Job: Reproduce every one of the following records line for line, without changing any character.

[Saved data entries]
"""

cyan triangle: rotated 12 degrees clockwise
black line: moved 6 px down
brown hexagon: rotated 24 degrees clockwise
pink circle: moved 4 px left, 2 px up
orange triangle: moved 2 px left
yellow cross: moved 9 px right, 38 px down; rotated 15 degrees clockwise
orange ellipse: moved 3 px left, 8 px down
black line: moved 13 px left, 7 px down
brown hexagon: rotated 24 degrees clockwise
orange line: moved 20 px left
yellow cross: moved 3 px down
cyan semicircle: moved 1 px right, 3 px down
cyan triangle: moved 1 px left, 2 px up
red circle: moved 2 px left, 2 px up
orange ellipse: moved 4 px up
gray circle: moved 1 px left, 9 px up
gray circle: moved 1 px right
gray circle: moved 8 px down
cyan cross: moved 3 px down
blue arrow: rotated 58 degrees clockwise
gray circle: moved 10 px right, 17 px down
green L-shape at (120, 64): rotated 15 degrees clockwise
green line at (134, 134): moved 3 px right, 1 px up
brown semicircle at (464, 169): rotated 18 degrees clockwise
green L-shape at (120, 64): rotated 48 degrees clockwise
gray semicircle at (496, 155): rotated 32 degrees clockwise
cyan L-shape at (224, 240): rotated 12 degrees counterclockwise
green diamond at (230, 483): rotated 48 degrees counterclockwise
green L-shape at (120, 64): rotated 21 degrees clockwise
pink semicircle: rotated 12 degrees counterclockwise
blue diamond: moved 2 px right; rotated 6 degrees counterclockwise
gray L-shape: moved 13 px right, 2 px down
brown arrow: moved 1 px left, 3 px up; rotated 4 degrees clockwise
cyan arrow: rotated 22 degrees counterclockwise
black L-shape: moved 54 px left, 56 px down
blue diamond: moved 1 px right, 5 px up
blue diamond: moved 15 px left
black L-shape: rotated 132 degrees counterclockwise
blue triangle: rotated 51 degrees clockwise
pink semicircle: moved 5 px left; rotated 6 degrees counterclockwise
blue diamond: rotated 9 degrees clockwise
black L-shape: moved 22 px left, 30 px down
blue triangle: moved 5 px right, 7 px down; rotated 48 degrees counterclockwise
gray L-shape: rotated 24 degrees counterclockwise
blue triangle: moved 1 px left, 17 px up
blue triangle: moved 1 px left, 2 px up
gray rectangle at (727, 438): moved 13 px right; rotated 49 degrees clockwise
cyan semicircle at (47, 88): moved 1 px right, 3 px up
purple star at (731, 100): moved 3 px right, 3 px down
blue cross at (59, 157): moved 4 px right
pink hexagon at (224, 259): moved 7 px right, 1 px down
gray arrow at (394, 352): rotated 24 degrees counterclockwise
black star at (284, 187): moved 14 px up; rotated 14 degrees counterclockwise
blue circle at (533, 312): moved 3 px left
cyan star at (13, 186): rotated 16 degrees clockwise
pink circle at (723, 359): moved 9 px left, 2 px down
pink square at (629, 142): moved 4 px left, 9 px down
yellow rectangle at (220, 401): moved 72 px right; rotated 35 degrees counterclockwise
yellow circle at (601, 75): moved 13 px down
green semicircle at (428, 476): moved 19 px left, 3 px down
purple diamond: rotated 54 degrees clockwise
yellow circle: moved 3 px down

"""

Correct response:
cyan triangle: rotated 12 degrees clockwise
black line: moved 6 px down
brown hexagon: rotated 24 degrees clockwise
pink circle: moved 4 px left, 2 px up
orange triangle: moved 2 px left
yellow cross: moved 9 px right, 38 px down; rotated 15 degrees clockwise
orange ellipse: moved 3 px left, 8 px down
black line: moved 13 px left, 7 px down
brown hexagon: rotated 24 degrees clockwise
orange line: moved 20 px left
yellow cross: moved 3 px down
cyan semicircle: moved 1 px right, 3 px down
cyan triangle: moved 1 px left, 2 px up
red circle: moved 2 px left, 2 px up
orange ellipse: moved 4 px up
gray circle: moved 1 px left, 9 px up
gray circle: moved 1 px right
gray circle: moved 8 px down
cyan cross: moved 3 px down
blue arrow: rotated 58 degrees clockwise
gray circle: moved 10 px right, 17 px down
green L-shape at (120, 64): rotated 15 degrees clockwise
green line at (134, 134): moved 3 px right, 1 px up
brown semicircle at (464, 169): rotated 18 degrees clockwise
green L-shape at (120, 64): rotated 48 degrees clockwise
gray semicircle at (496, 155): rotated 32 degrees clockwise
cyan L-shape at (224, 240): rotated 12 degrees counterclockwise
green diamond at (230, 483): rotated 48 degrees counterclockwise
green L-shape at (120, 64): rotated 21 degrees clockwise
pink semicircle: rotated 12 degrees counterclockwise
blue diamond: moved 2 px right; rotated 6 degrees counterclockwise
gray L-shape: moved 13 px right, 2 px down
brown arrow: moved 1 px left, 3 px up; rotated 4 degrees clockwise
cyan arrow: rotated 22 degrees counterclockwise
black L-shape: moved 54 px left, 56 px down
blue diamond: moved 1 px right, 5 px up
blue diamond: moved 15 px left
black L-shape: rotated 132 degrees counterclockwise
blue triangle: rotated 51 degrees clockwise
pink semicircle: moved 5 px left; rotated 6 degrees counterclockwise
blue diamond: rotated 9 degrees clockwise
black L-shape: moved 22 px left, 30 px down
blue triangle: moved 5 px right, 7 px down; rotated 48 degrees counterclockwise
gray L-shape: rotated 24 degrees counterclockwise
blue triangle: moved 1 px left, 17 px up
blue triangle: moved 1 px left, 2 px up
gray rectangle at (727, 438): moved 13 px right; rotated 49 degrees clockwise
cyan semicircle at (47, 88): moved 1 px right, 3 px up
purple star at (731, 100): moved 3 px right, 3 px down
blue cross at (59, 157): moved 4 px right
pink hexagon at (224, 259): moved 7 px right, 1 px down
gray arrow at (394, 352): rotated 24 degrees counterclockwise
black star at (284, 187): moved 14 px up; rotated 14 degrees counterclockwise
blue circle at (533, 312): moved 3 px left
cyan star at (13, 186): rotated 16 degrees clockwise
pink circle at (723, 359): moved 9 px left, 2 px down
pink square at (629, 142): moved 4 px left, 9 px down
yellow rectangle at (220, 401): moved 72 px right; rotated 35 degrees counterclockwise
yellow circle at (601, 75): moved 13 px down
green semicircle at (428, 476): moved 19 px left, 3 px down
purple diamond: rotated 54 degrees clockwise
yellow circle: moved 3 px down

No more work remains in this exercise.